## EXERCISE DESCRIPTION
Print, please, exactly the lines from the one with "[(0,19),(0,30),(7,28),(16,25),(13,14),(0,19)]" through the final line of the data below, with both ends included and the pictures left out.

Integer vertex lists

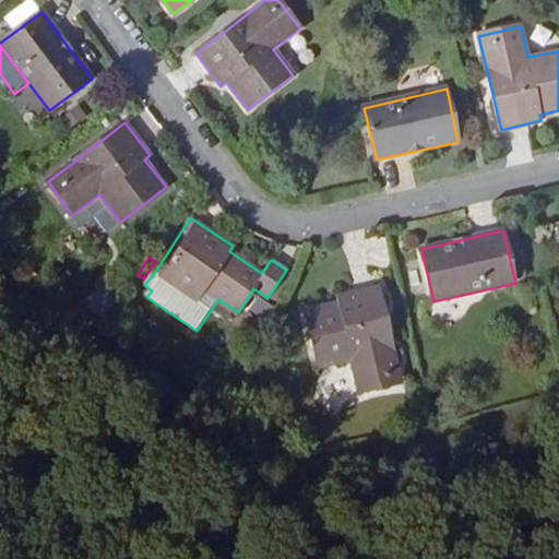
[(307,311),(320,367),(353,360),(360,392),(401,383),(379,288),(341,298),(342,304),(307,311)]
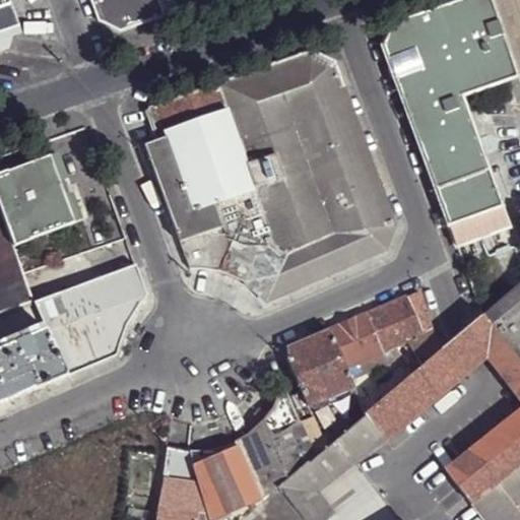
[(0,0),(0,17),(12,13),(7,0),(0,0)]
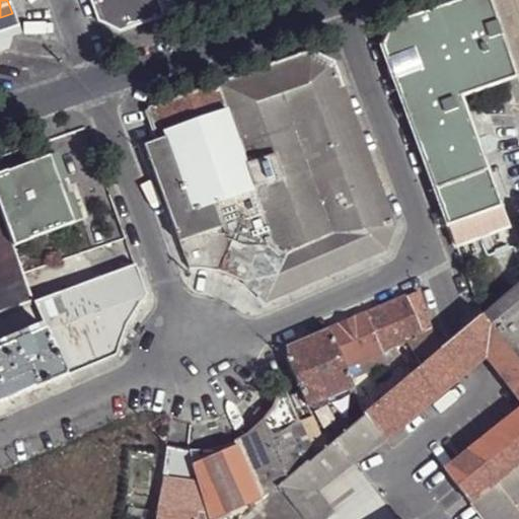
[(88,0),(96,20),(120,30),(157,17),(177,10),(187,7),(183,0),(88,0)]
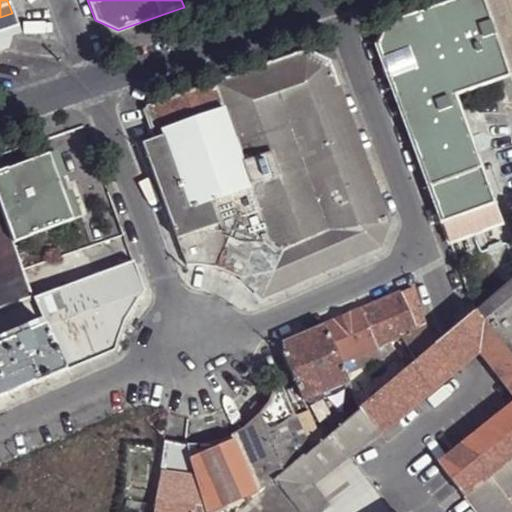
[(442,221),(493,202),(453,94),(506,75),(479,0),(451,0),(386,22),(376,44),(442,221)]
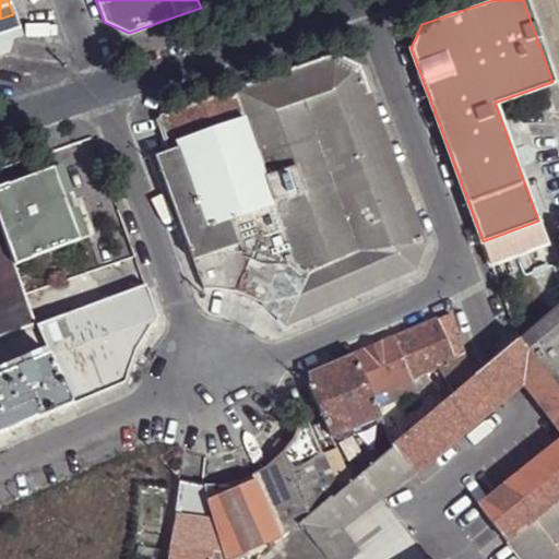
[(558,0),(523,0),(552,82),(558,80),(558,0)]
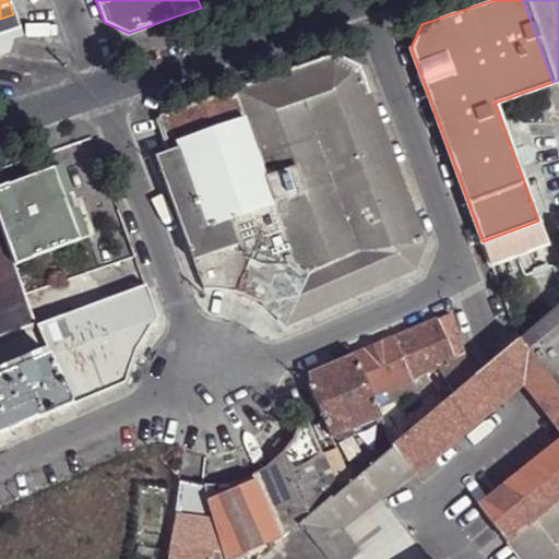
[(0,19),(0,30),(7,28),(16,25),(13,14),(0,19)]
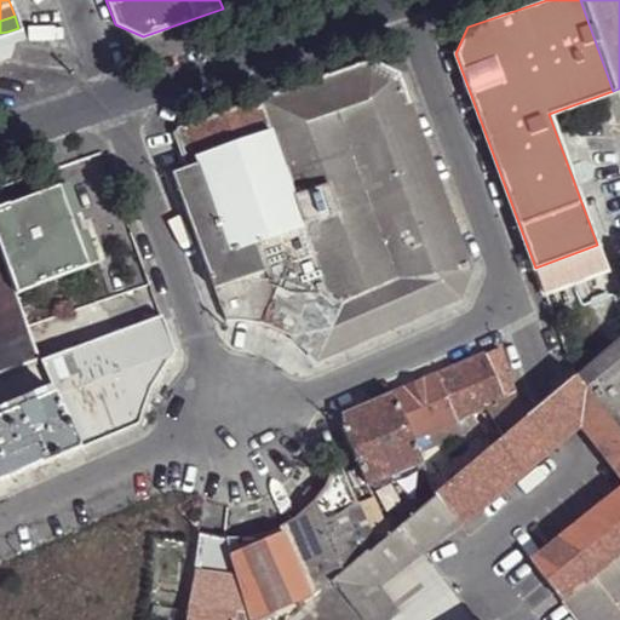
[(0,33),(0,61),(11,57),(15,44),(22,40),(18,28),(7,32),(0,33)]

## SOLUTION TO THIS EXERCISE
[(0,19),(0,30),(7,28),(16,25),(13,14),(0,19)]
[(0,33),(0,61),(11,57),(15,44),(22,40),(18,28),(7,32),(0,33)]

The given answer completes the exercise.